(Spatial reasoning data)
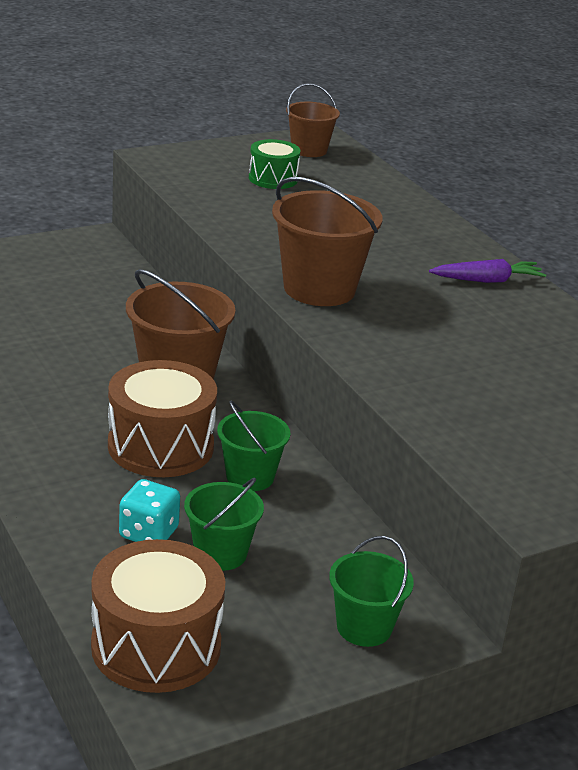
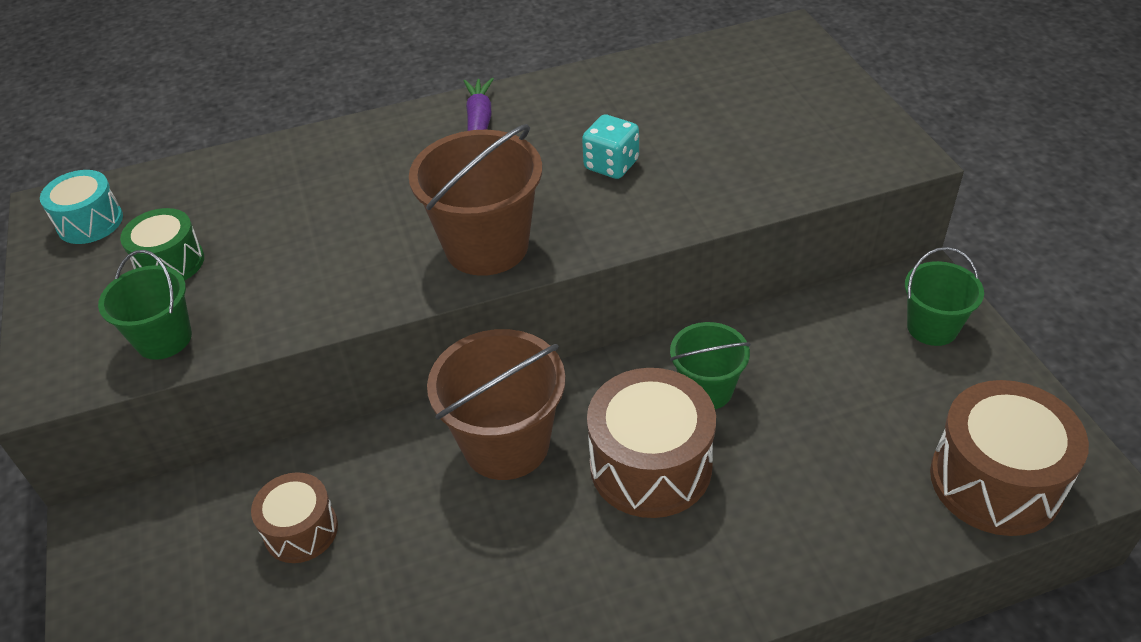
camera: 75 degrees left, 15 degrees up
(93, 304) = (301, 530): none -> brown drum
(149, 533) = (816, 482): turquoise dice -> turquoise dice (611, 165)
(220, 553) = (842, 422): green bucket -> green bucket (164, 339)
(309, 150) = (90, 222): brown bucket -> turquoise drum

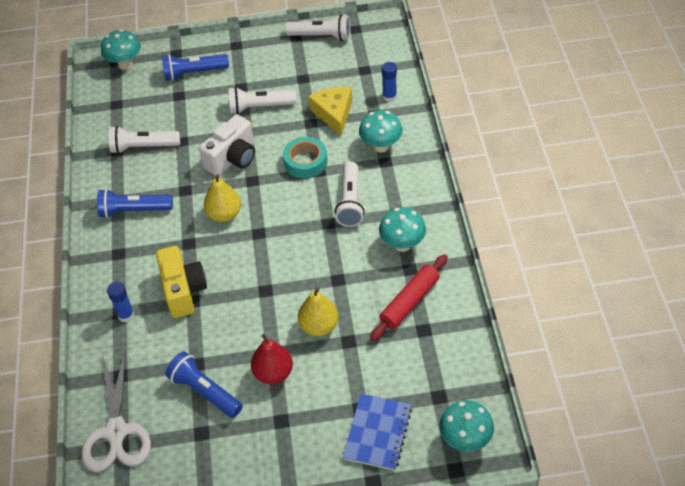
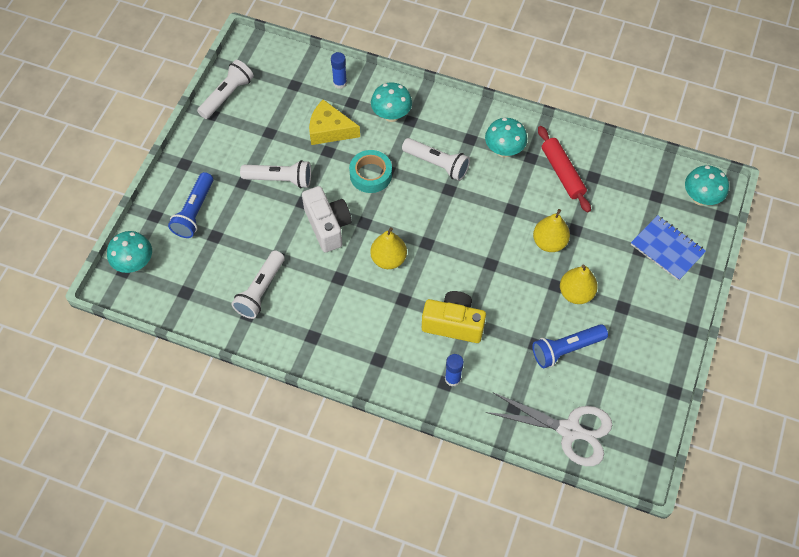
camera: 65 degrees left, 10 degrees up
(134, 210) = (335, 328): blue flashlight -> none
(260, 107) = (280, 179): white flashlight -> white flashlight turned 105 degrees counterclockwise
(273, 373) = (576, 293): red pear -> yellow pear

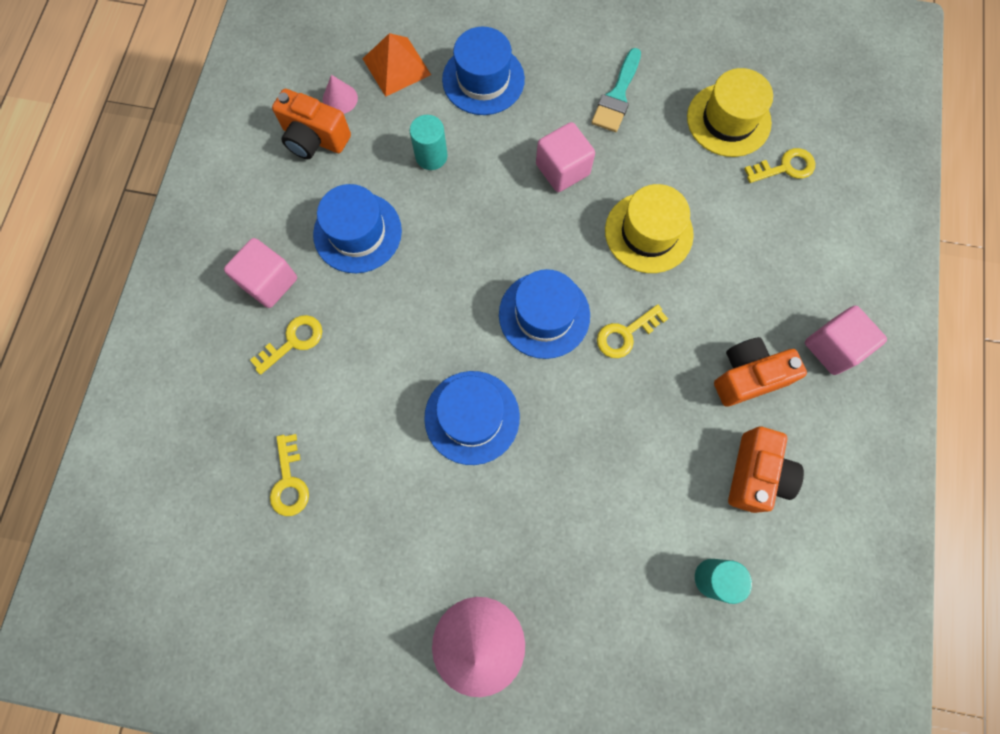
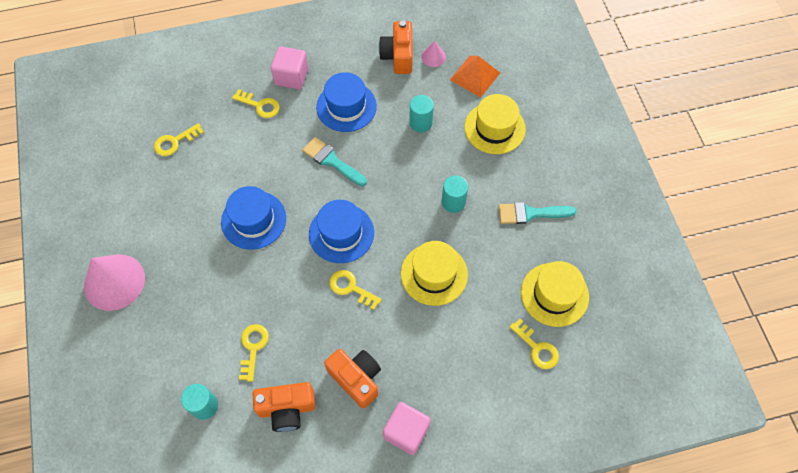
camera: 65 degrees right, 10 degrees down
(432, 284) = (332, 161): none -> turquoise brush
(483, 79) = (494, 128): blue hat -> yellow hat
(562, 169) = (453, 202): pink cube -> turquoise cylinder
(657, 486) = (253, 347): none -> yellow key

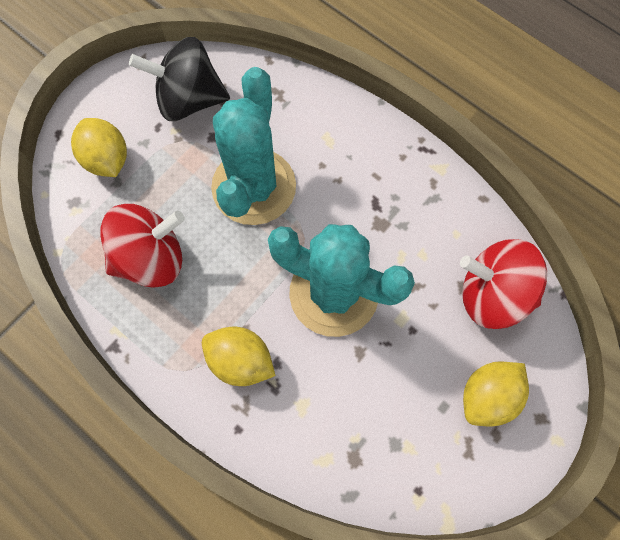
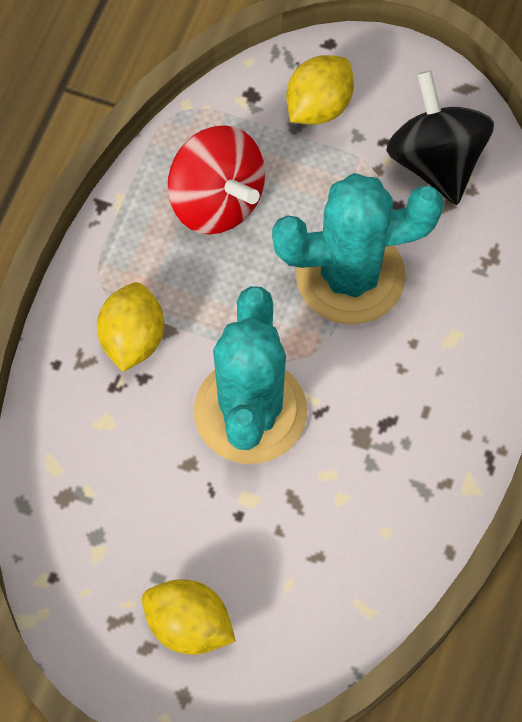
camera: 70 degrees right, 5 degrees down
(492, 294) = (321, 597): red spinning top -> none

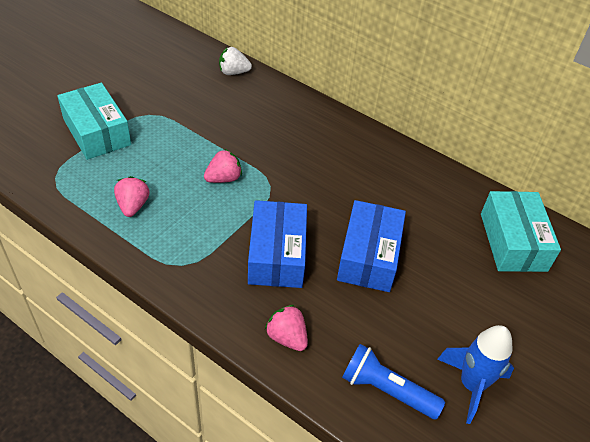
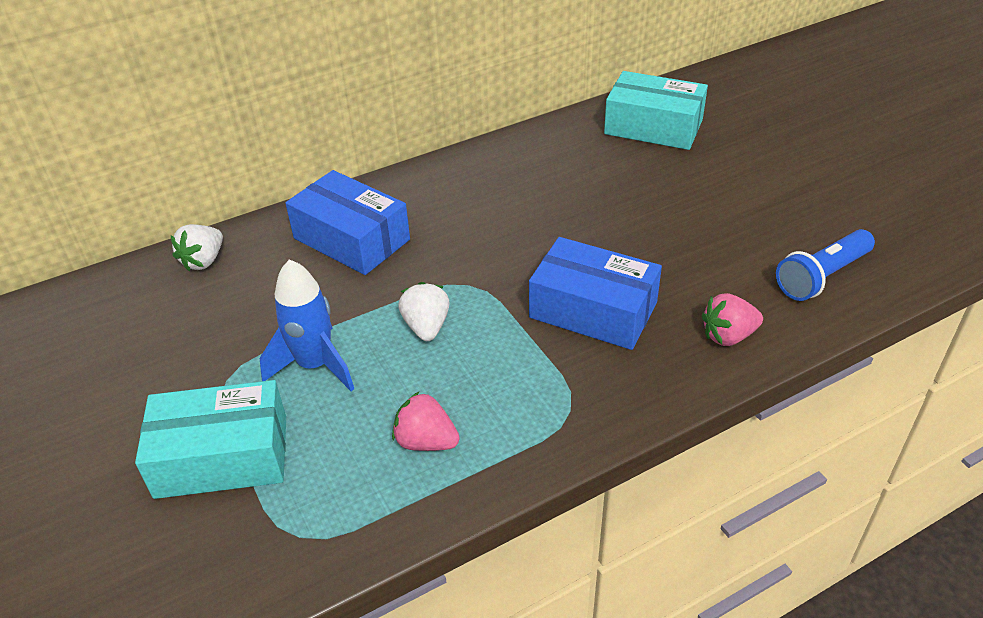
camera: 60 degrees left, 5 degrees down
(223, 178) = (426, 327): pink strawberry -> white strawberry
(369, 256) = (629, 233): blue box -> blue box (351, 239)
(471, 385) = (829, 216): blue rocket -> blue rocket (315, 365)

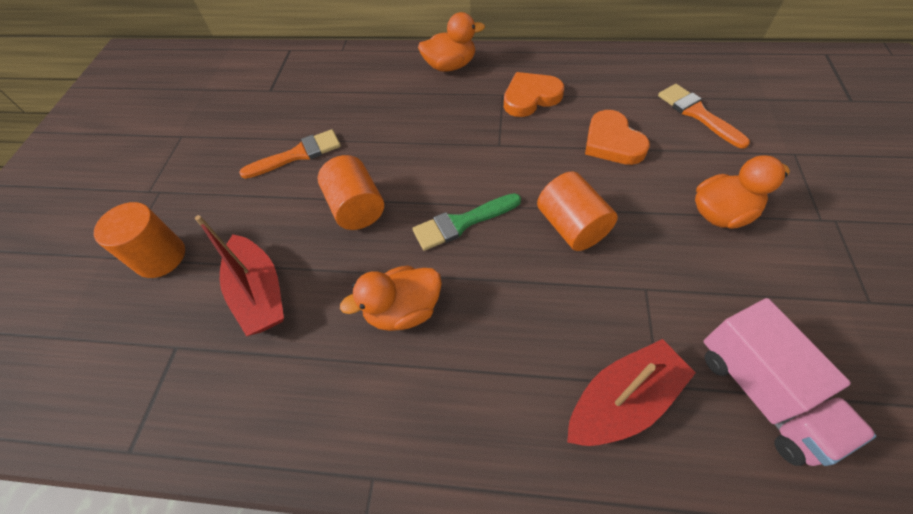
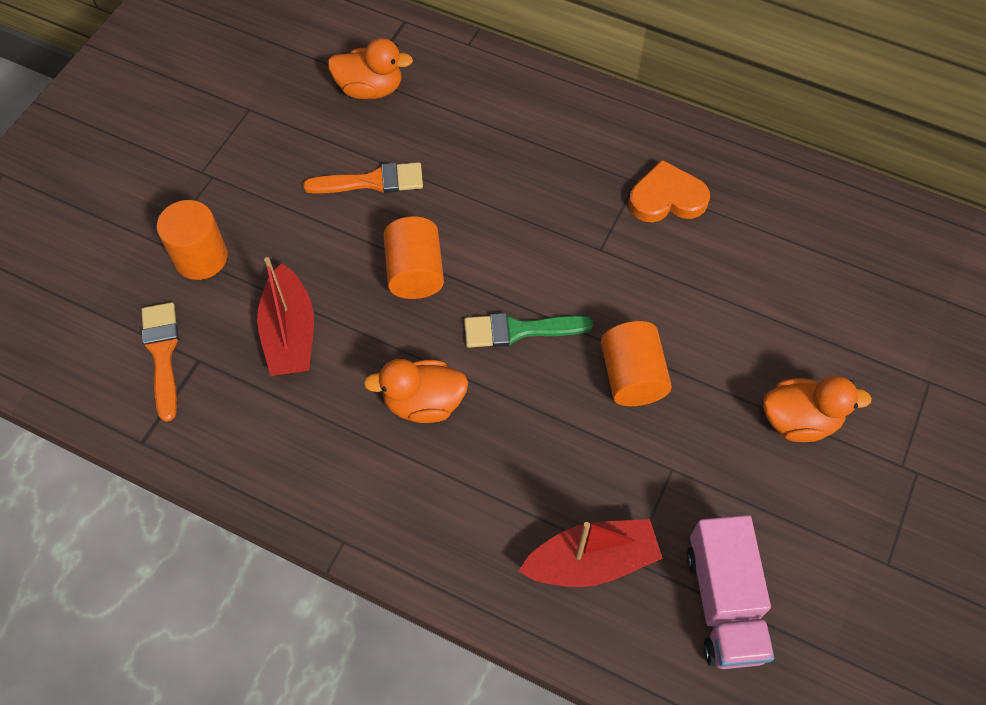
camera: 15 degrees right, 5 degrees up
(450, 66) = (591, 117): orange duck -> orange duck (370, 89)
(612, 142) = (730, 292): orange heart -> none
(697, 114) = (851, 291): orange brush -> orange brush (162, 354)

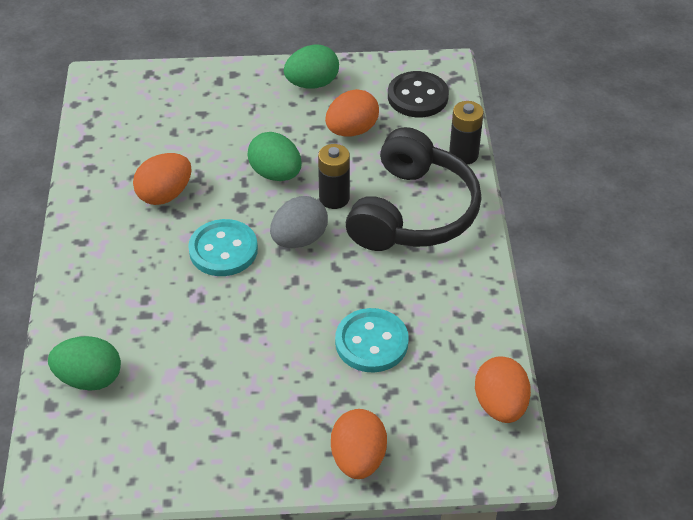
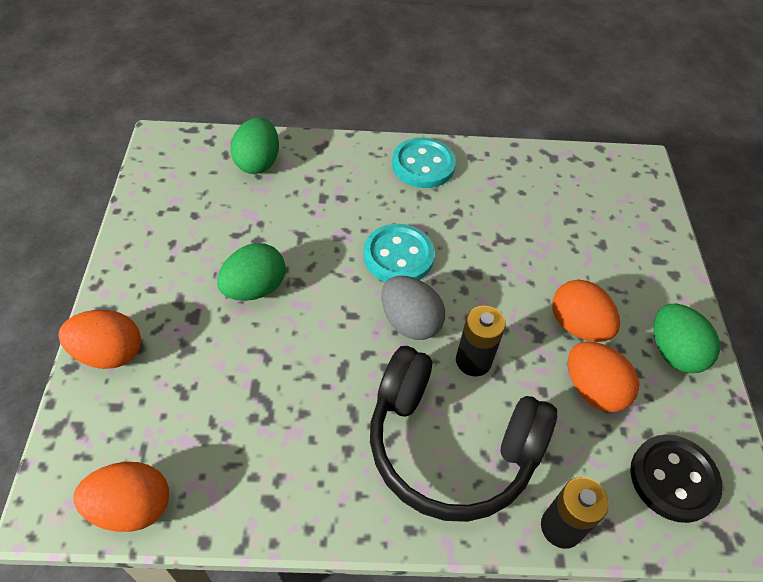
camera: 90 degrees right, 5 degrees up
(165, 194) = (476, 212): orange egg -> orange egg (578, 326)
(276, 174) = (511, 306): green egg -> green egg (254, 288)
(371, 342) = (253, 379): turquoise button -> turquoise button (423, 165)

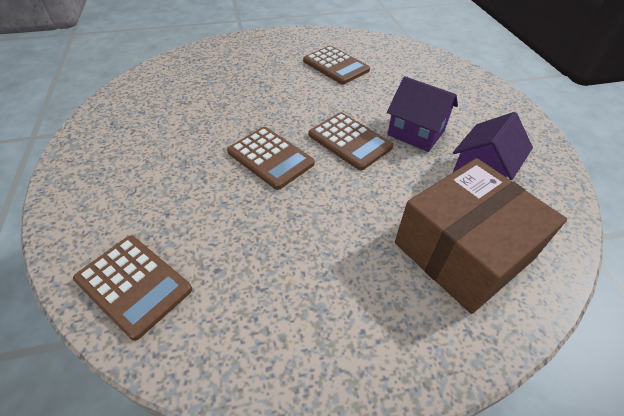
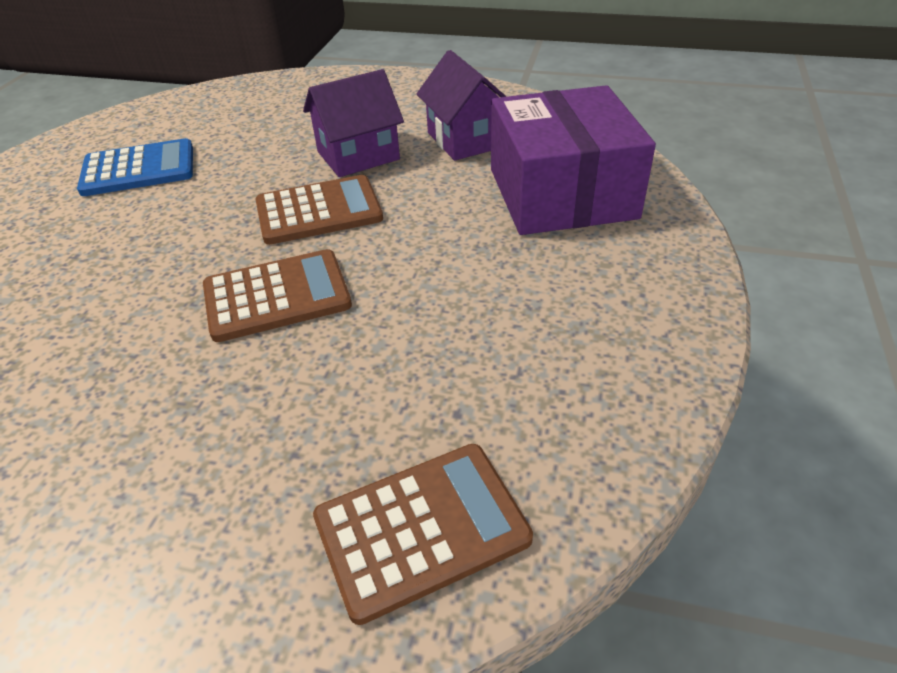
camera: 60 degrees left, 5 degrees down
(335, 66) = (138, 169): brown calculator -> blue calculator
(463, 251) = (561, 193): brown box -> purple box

**Exercise goal**
From the line with "(369, 256) = (629, 233): blue" down to the last line of the entries above, set down every line exactly, apart from the pictures.

**Expected output**
(369, 256) = (629, 233): blue box -> blue box (351, 239)
(471, 385) = (829, 216): blue rocket -> blue rocket (315, 365)

camera: 15 degrees right, 5 degrees up
(450, 66) = (591, 117): orange duck -> orange duck (370, 89)
(612, 142) = (730, 292): orange heart -> none
(697, 114) = (851, 291): orange brush -> orange brush (162, 354)

camera: 90 degrees right, 5 degrees up
(165, 194) = (476, 212): orange egg -> orange egg (578, 326)
(276, 174) = (511, 306): green egg -> green egg (254, 288)
(371, 342) = (253, 379): turquoise button -> turquoise button (423, 165)

camera: 60 degrees left, 5 degrees down
(335, 66) = (138, 169): brown calculator -> blue calculator
(463, 251) = (561, 193): brown box -> purple box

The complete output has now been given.